What to produce: Repeat the material exactly from its first line to the line that includes "notebook 597 162". Skip pictures.

● ● ● ●

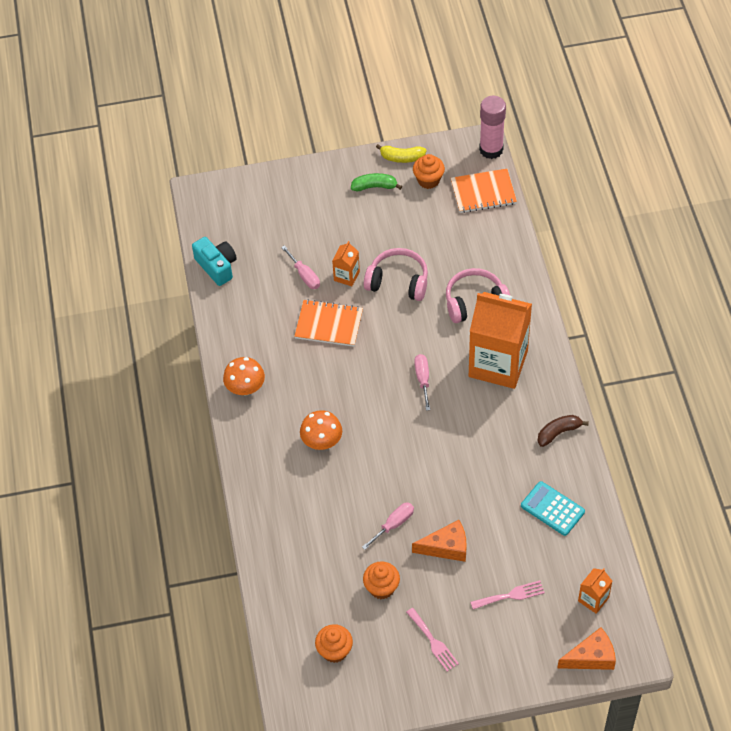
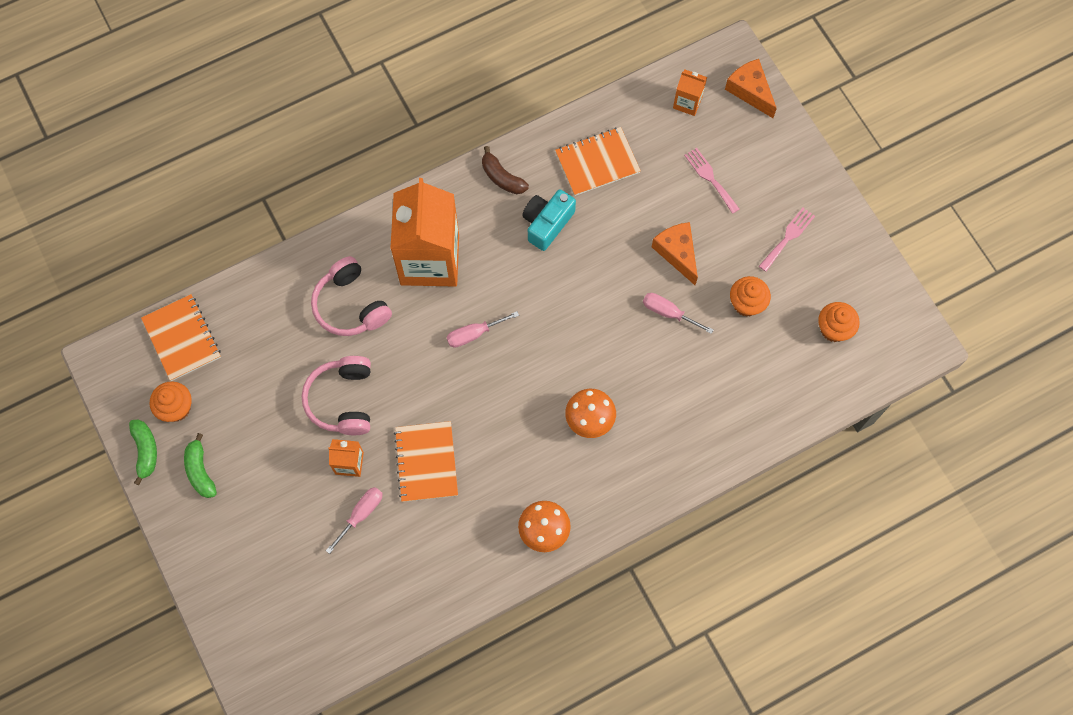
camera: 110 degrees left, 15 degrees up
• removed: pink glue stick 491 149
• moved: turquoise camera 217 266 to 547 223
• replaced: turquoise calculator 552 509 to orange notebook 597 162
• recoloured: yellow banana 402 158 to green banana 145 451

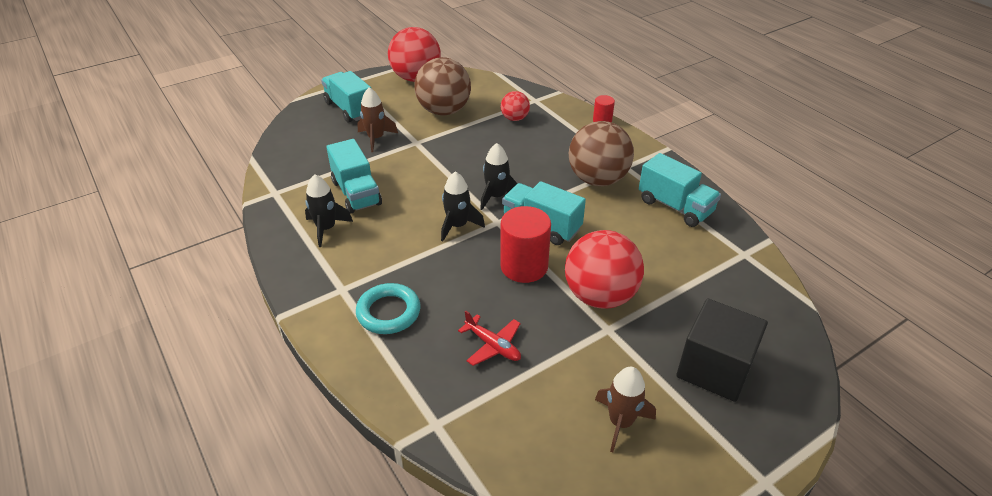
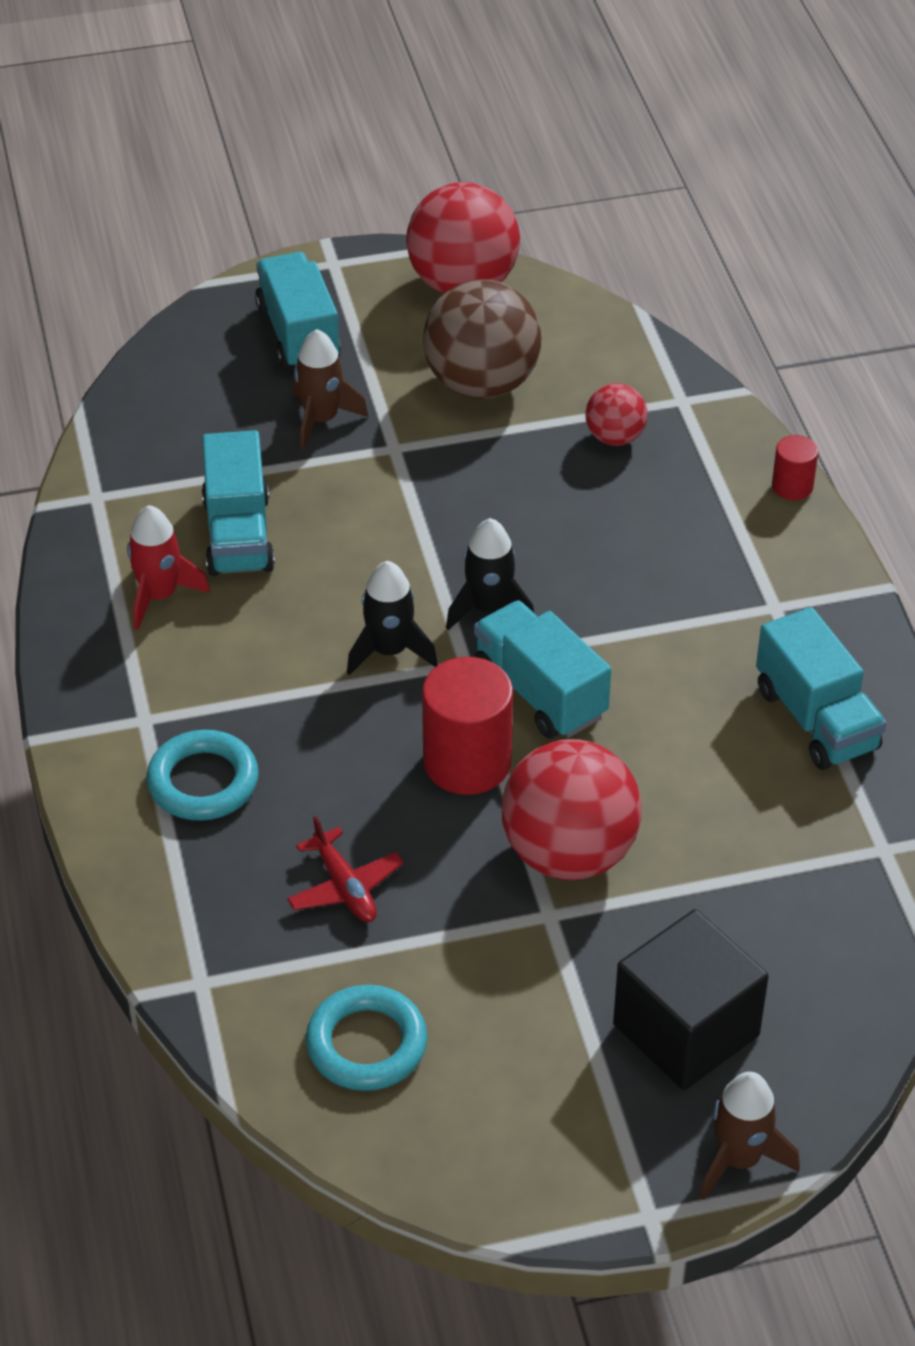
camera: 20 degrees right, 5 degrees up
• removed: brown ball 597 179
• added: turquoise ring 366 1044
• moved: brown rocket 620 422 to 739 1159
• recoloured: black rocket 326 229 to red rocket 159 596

● ● ● ●

Output:
camera: 110 degrees left, 15 degrees up
• removed: pink glue stick 491 149
• moved: turquoise camera 217 266 to 547 223
• replaced: turquoise calculator 552 509 to orange notebook 597 162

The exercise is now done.